- [Dataset content]:
=== Begin Enclosure ===
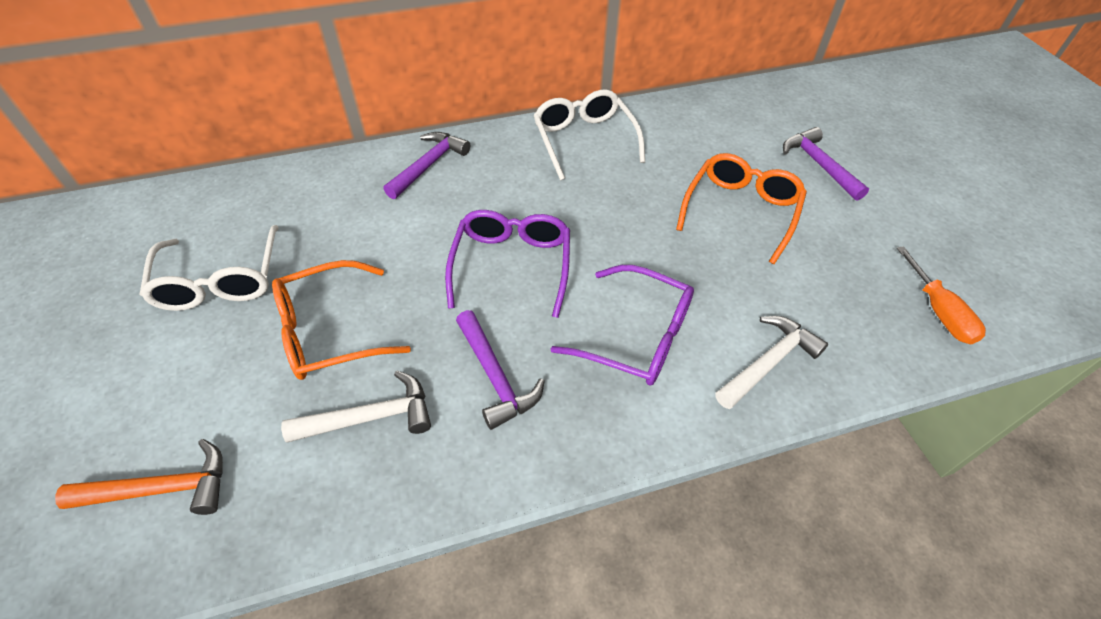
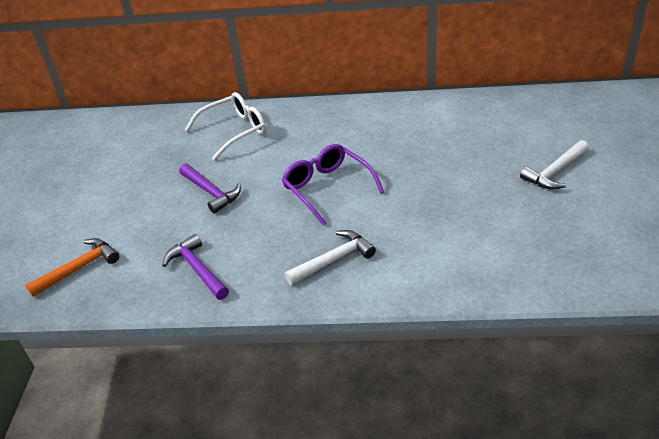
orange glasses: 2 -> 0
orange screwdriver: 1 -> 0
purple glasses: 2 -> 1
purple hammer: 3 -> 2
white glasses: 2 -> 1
=== End Enclosure ===
- [Work instruction]: Give the entries again exactly. Pictures stay out.

- [Output for this task]:
orange glasses: 2 -> 0
orange screwdriver: 1 -> 0
purple glasses: 2 -> 1
purple hammer: 3 -> 2
white glasses: 2 -> 1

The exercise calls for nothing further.